**Description of the task**
Below is some data. Retype exactly the lines starting at the one with "cyan arrow: (32, 16) -> (20, 19), turned -56" and ending at the one with "green trapezoid: (87, 568)".

..........

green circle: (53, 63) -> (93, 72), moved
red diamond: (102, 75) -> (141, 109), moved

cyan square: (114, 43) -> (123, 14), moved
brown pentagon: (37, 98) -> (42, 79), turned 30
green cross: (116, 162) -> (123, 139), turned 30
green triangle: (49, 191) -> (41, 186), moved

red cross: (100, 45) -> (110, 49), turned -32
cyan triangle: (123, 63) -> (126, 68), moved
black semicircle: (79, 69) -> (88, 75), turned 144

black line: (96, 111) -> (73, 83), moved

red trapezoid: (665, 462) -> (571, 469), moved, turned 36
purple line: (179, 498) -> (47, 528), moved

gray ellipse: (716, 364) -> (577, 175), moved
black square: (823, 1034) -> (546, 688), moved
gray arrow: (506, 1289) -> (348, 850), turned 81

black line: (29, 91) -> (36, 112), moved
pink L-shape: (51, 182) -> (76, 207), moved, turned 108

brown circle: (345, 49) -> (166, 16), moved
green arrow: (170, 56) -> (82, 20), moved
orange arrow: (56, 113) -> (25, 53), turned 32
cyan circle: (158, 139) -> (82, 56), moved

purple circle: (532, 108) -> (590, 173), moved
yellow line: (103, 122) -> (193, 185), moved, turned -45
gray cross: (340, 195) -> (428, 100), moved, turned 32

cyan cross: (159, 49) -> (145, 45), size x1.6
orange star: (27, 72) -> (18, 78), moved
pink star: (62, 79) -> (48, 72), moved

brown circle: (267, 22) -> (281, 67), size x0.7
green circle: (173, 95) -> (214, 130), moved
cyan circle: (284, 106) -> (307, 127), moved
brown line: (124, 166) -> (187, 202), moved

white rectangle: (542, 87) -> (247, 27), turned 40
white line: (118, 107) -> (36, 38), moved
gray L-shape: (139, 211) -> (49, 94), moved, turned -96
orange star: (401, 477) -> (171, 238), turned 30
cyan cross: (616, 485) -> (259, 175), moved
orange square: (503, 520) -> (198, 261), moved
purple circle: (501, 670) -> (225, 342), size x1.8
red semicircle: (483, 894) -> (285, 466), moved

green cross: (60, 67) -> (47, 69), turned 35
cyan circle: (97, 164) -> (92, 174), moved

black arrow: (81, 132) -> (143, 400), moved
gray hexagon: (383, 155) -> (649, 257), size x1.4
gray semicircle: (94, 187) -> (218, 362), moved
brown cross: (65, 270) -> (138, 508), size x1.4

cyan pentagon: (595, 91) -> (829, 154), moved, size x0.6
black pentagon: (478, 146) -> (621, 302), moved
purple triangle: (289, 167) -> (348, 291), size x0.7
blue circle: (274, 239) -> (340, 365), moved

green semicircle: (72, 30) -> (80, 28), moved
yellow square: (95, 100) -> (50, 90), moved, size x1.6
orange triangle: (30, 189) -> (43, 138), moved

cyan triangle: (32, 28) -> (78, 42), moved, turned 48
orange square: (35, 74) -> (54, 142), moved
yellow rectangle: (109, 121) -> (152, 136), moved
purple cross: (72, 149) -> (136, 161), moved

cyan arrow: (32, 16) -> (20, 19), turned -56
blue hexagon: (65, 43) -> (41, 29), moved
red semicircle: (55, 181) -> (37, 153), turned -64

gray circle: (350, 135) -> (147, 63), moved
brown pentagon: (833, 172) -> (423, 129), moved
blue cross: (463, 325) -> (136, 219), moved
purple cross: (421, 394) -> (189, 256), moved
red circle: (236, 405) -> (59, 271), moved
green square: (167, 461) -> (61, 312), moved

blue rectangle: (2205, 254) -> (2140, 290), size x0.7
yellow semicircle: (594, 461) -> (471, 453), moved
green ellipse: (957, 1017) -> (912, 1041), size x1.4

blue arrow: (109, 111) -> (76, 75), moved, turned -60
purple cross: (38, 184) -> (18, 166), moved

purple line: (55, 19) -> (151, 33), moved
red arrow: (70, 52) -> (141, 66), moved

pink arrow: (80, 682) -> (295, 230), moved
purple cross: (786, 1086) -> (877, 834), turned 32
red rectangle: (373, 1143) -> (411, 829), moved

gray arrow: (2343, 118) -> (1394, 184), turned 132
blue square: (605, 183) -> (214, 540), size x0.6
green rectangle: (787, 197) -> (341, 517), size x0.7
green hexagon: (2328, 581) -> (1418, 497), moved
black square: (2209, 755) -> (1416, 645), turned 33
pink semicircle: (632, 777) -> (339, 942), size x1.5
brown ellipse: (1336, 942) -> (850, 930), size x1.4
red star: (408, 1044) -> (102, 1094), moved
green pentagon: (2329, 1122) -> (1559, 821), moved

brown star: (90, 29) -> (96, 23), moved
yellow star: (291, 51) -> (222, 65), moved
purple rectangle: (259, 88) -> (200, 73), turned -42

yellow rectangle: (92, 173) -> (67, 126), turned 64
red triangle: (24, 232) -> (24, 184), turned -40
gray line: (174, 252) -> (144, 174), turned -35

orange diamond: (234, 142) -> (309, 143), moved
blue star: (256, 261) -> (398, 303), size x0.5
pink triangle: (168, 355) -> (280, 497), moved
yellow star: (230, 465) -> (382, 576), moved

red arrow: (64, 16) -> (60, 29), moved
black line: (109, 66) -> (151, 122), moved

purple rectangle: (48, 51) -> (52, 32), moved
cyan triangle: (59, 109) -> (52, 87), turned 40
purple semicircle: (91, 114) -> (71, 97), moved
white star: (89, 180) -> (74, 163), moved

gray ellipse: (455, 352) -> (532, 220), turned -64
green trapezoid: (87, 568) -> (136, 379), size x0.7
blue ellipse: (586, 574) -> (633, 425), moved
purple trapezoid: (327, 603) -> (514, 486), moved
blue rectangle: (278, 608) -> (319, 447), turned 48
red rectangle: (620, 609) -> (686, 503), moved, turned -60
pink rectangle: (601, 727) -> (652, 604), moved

..........

**Response**
cyan arrow: (32, 16) -> (20, 19), turned -56
blue hexagon: (65, 43) -> (41, 29), moved
red semicircle: (55, 181) -> (37, 153), turned -64

gray circle: (350, 135) -> (147, 63), moved
brown pentagon: (833, 172) -> (423, 129), moved
blue cross: (463, 325) -> (136, 219), moved
purple cross: (421, 394) -> (189, 256), moved
red circle: (236, 405) -> (59, 271), moved
green square: (167, 461) -> (61, 312), moved

blue rectangle: (2205, 254) -> (2140, 290), size x0.7
yellow semicircle: (594, 461) -> (471, 453), moved
green ellipse: (957, 1017) -> (912, 1041), size x1.4

blue arrow: (109, 111) -> (76, 75), moved, turned -60
purple cross: (38, 184) -> (18, 166), moved

purple line: (55, 19) -> (151, 33), moved
red arrow: (70, 52) -> (141, 66), moved

pink arrow: (80, 682) -> (295, 230), moved
purple cross: (786, 1086) -> (877, 834), turned 32
red rectangle: (373, 1143) -> (411, 829), moved

gray arrow: (2343, 118) -> (1394, 184), turned 132
blue square: (605, 183) -> (214, 540), size x0.6
green rectangle: (787, 197) -> (341, 517), size x0.7
green hexagon: (2328, 581) -> (1418, 497), moved
black square: (2209, 755) -> (1416, 645), turned 33
pink semicircle: (632, 777) -> (339, 942), size x1.5
brown ellipse: (1336, 942) -> (850, 930), size x1.4
red star: (408, 1044) -> (102, 1094), moved
green pentagon: (2329, 1122) -> (1559, 821), moved

brown star: (90, 29) -> (96, 23), moved
yellow star: (291, 51) -> (222, 65), moved
purple rectangle: (259, 88) -> (200, 73), turned -42

yellow rectangle: (92, 173) -> (67, 126), turned 64
red triangle: (24, 232) -> (24, 184), turned -40
gray line: (174, 252) -> (144, 174), turned -35

orange diamond: (234, 142) -> (309, 143), moved
blue star: (256, 261) -> (398, 303), size x0.5
pink triangle: (168, 355) -> (280, 497), moved
yellow star: (230, 465) -> (382, 576), moved

red arrow: (64, 16) -> (60, 29), moved
black line: (109, 66) -> (151, 122), moved

purple rectangle: (48, 51) -> (52, 32), moved
cyan triangle: (59, 109) -> (52, 87), turned 40
purple semicircle: (91, 114) -> (71, 97), moved
white star: (89, 180) -> (74, 163), moved

gray ellipse: (455, 352) -> (532, 220), turned -64
green trapezoid: (87, 568) -> (136, 379), size x0.7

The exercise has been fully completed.